* [Your goal]:
Below are some records. Retype exactly the lines from the one containing "D3: zener 18V" through the one containing "S1: button (GND, INT) -> button (INT, VCC)", both included, skipping every picture.

____________________

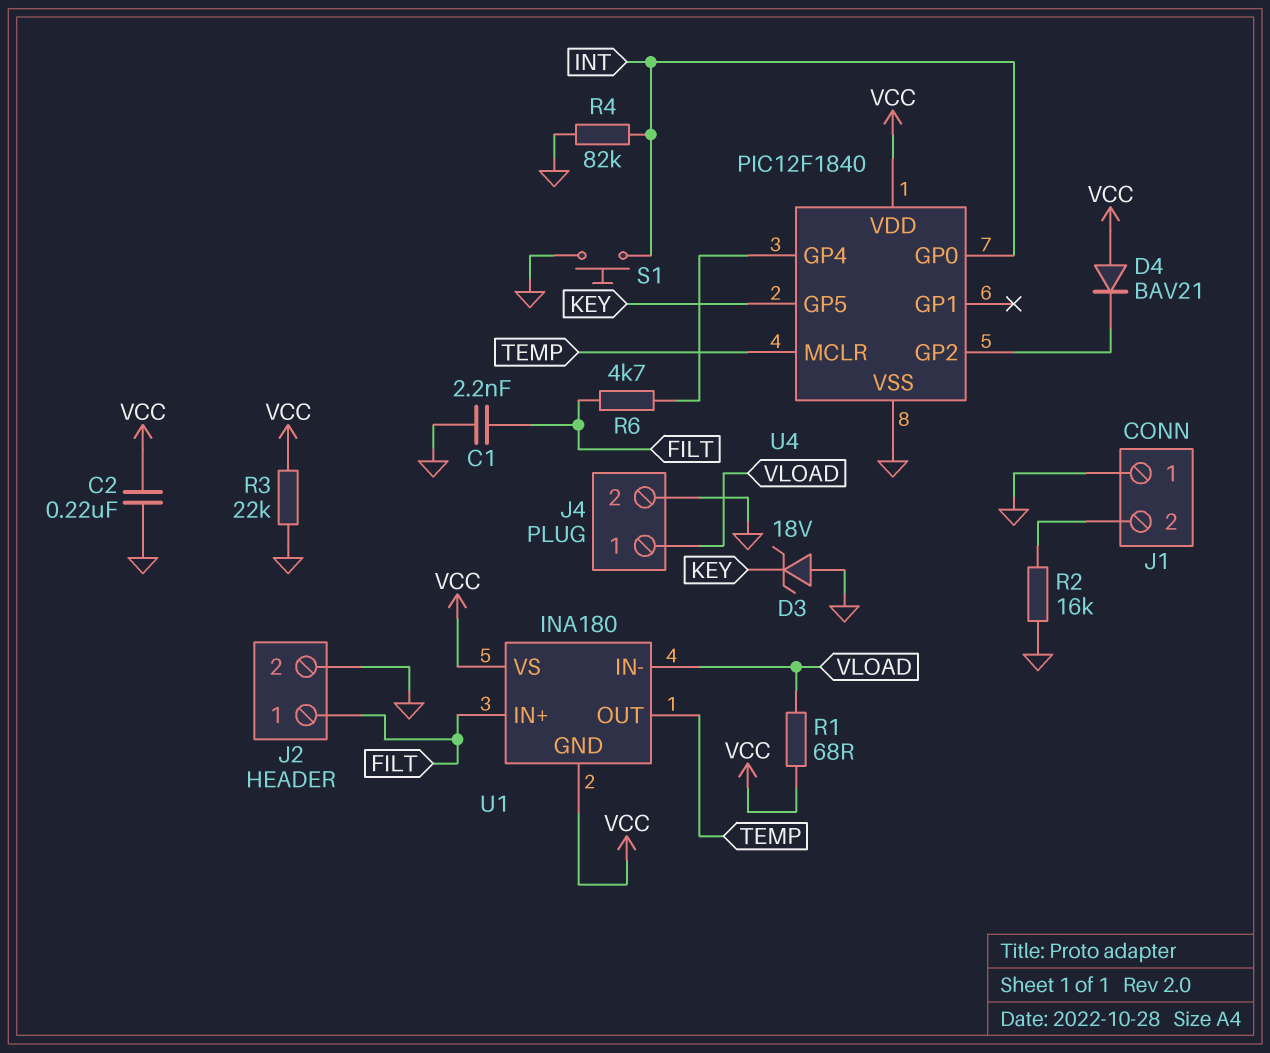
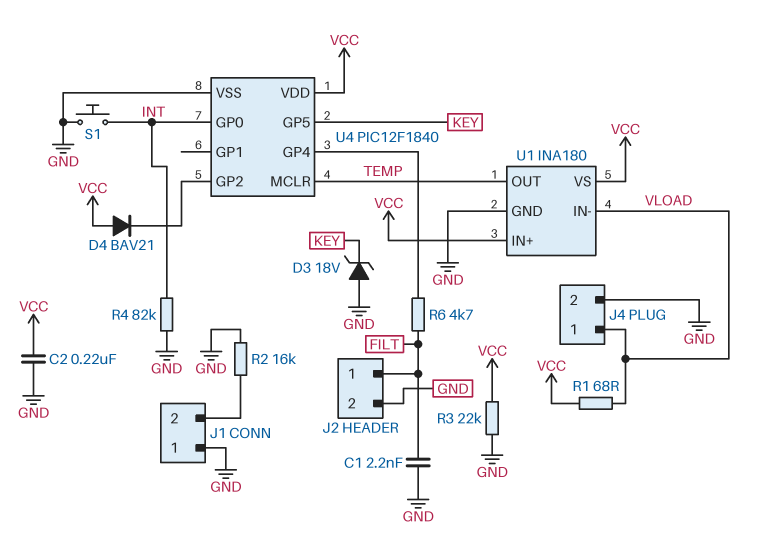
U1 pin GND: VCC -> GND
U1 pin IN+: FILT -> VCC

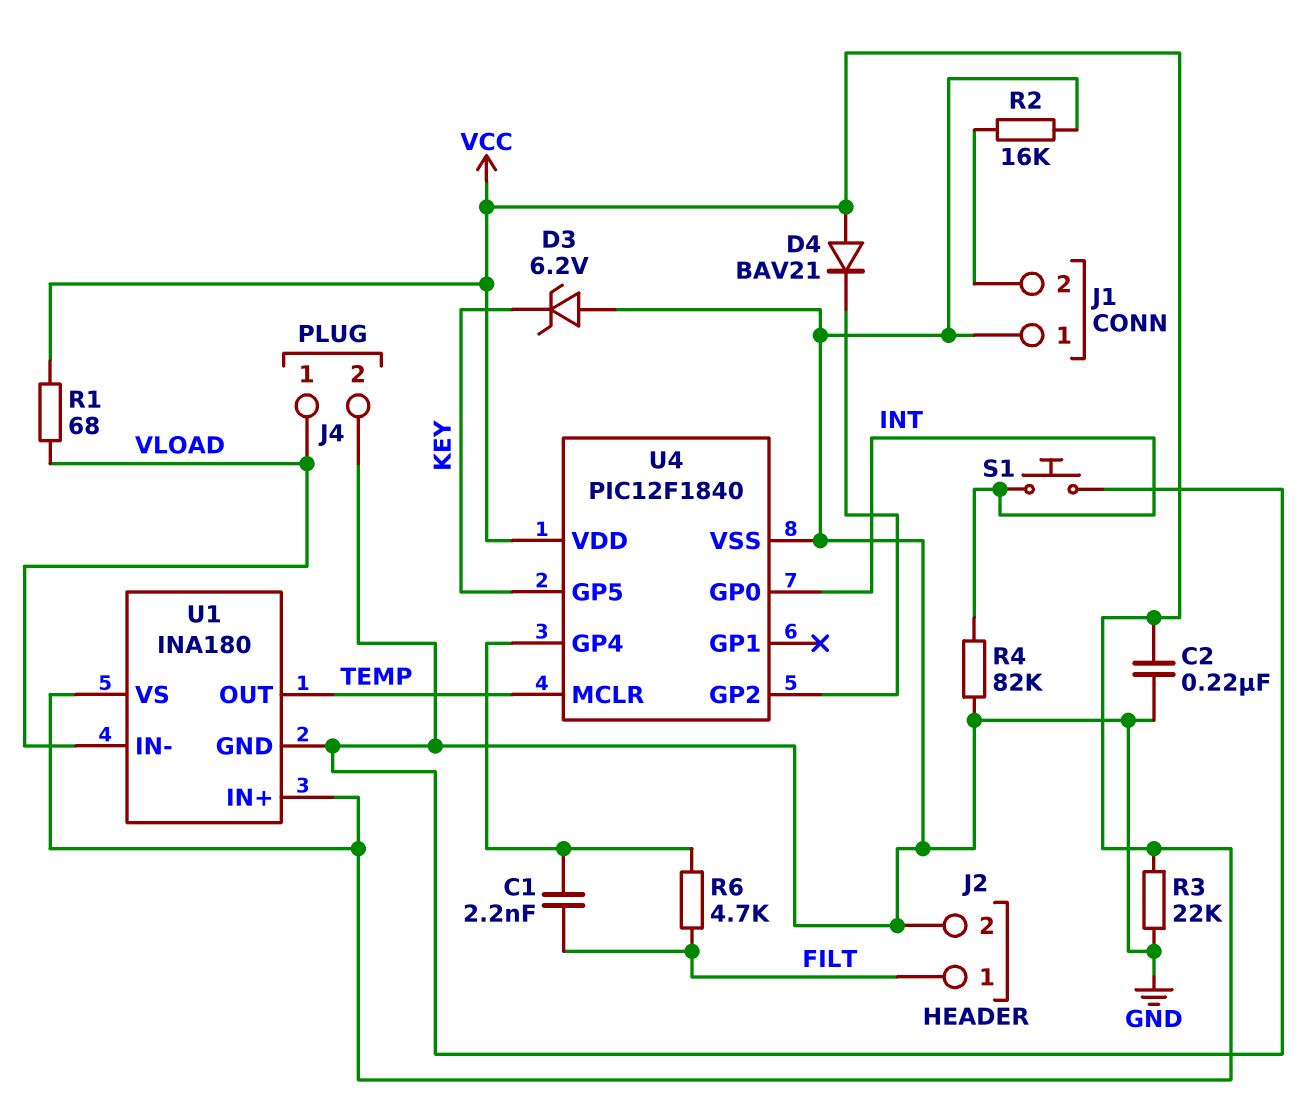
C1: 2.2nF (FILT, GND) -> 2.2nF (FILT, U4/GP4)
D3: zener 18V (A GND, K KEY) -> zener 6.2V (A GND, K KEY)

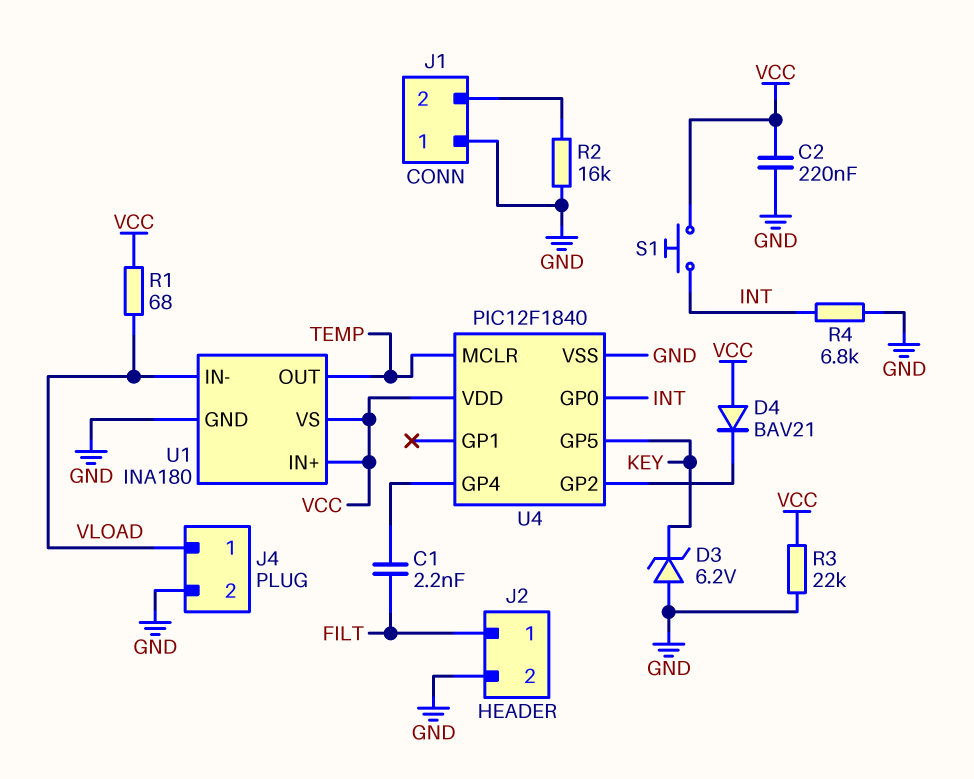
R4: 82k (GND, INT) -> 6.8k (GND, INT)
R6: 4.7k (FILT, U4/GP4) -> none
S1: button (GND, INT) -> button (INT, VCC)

____________________

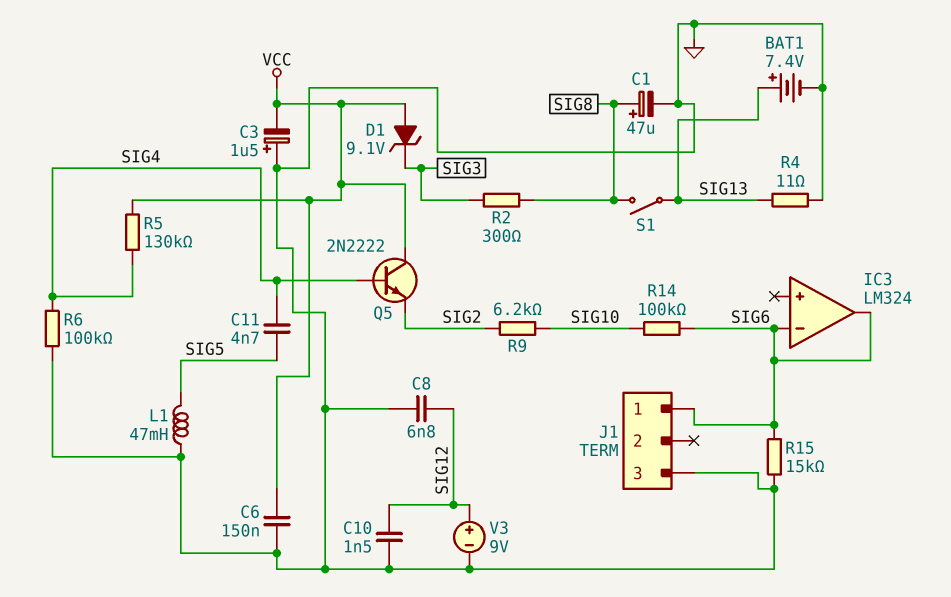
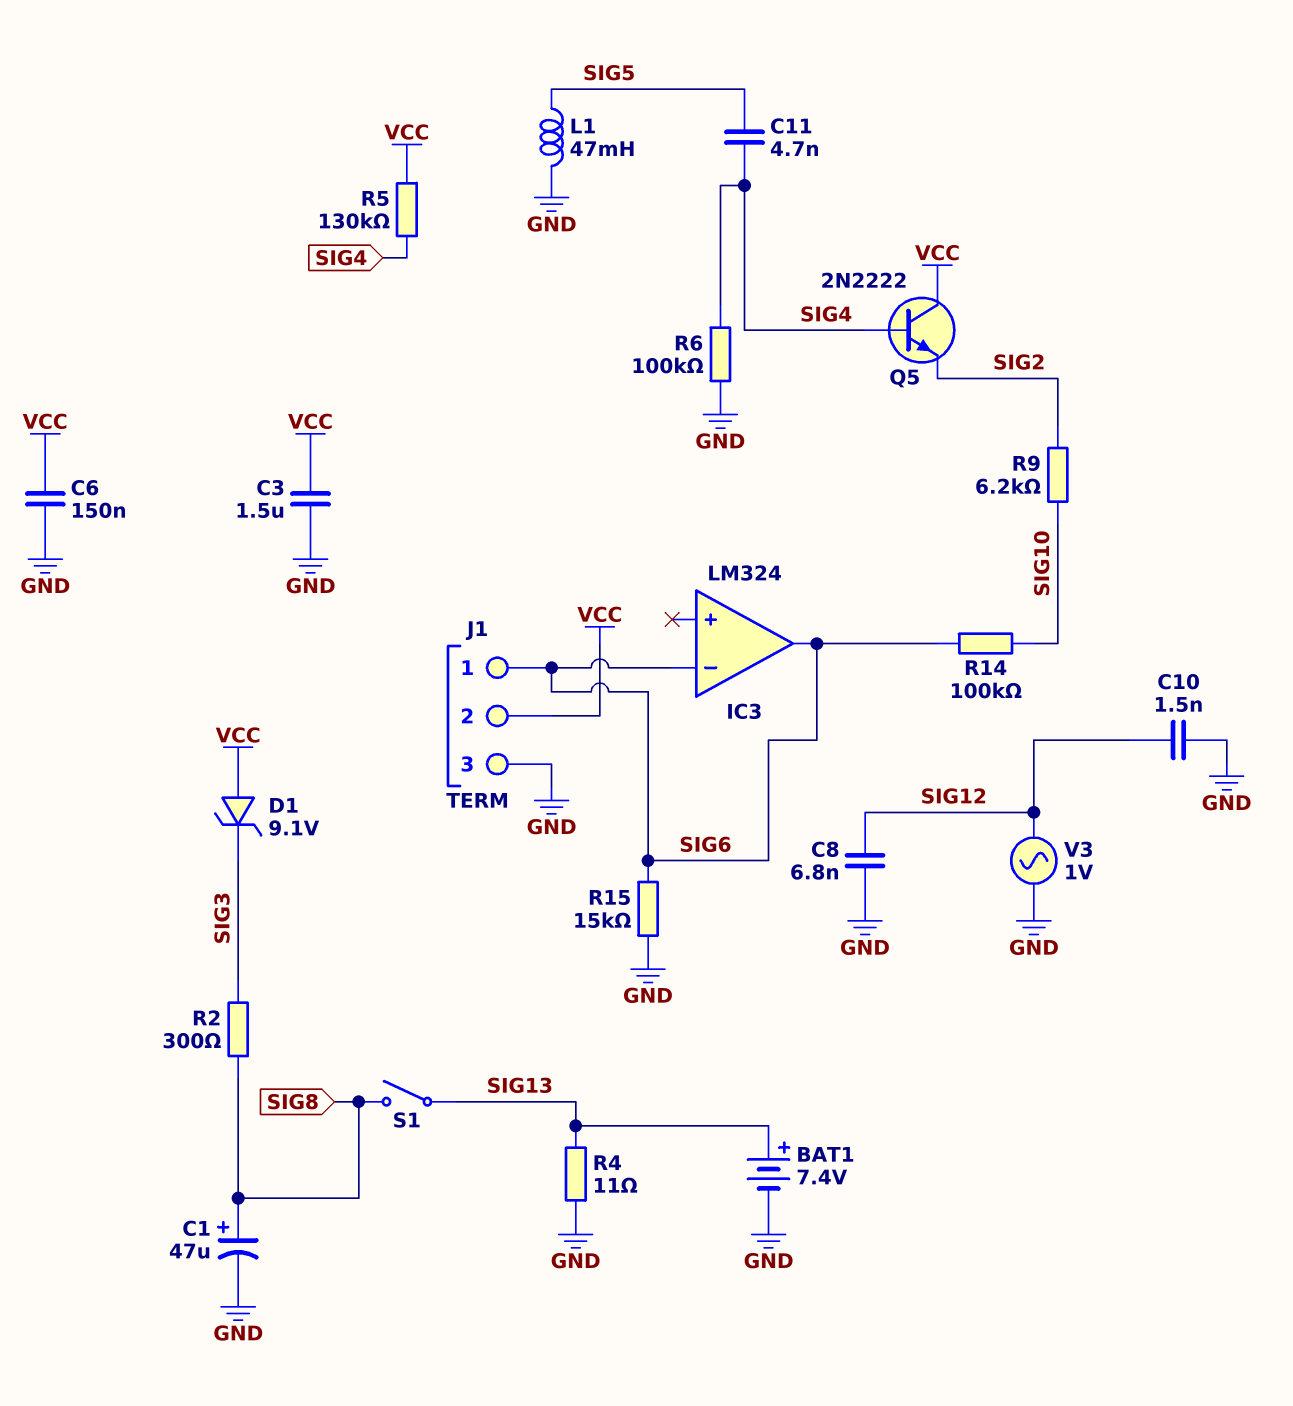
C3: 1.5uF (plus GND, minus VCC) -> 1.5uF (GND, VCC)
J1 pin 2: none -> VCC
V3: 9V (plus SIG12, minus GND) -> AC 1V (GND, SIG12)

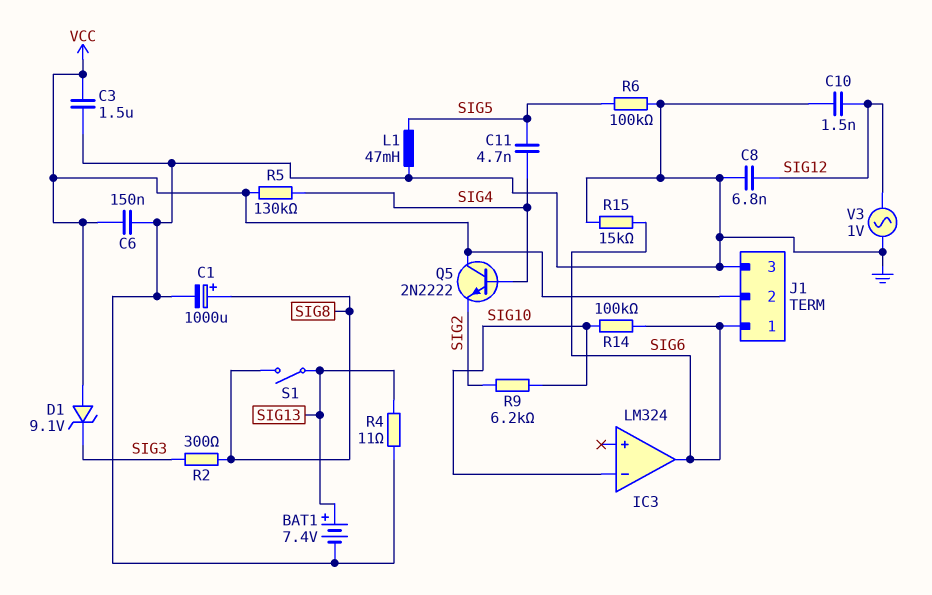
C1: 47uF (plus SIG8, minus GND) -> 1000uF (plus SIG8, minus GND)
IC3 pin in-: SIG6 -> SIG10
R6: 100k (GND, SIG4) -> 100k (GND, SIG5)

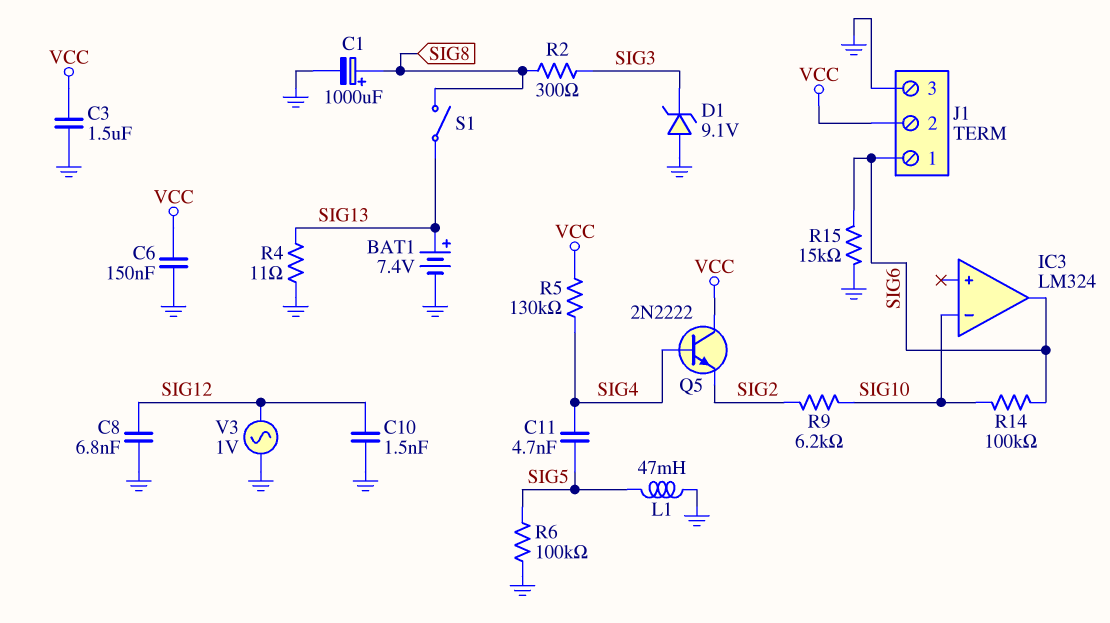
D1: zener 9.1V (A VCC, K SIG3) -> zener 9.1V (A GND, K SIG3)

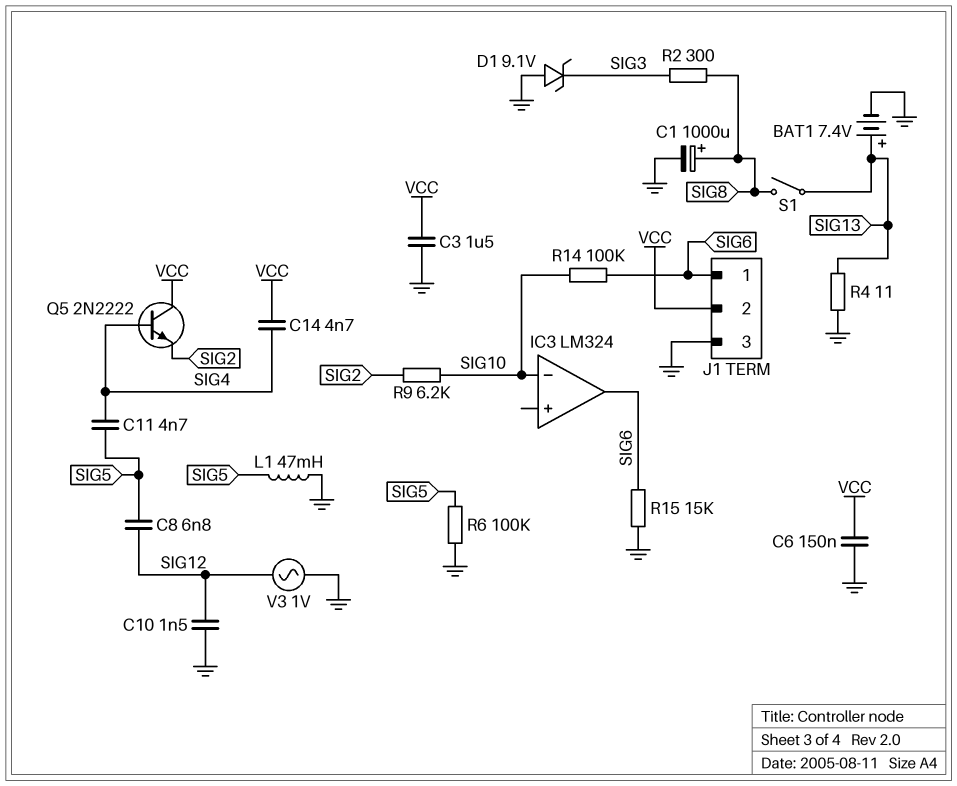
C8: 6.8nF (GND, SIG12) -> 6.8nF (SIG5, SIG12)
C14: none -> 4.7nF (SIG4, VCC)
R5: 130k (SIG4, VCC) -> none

____________________

* [Solution to the problem]:
D3: zener 18V (A GND, K KEY) -> zener 6.2V (A GND, K KEY)

R4: 82k (GND, INT) -> 6.8k (GND, INT)
R6: 4.7k (FILT, U4/GP4) -> none
S1: button (GND, INT) -> button (INT, VCC)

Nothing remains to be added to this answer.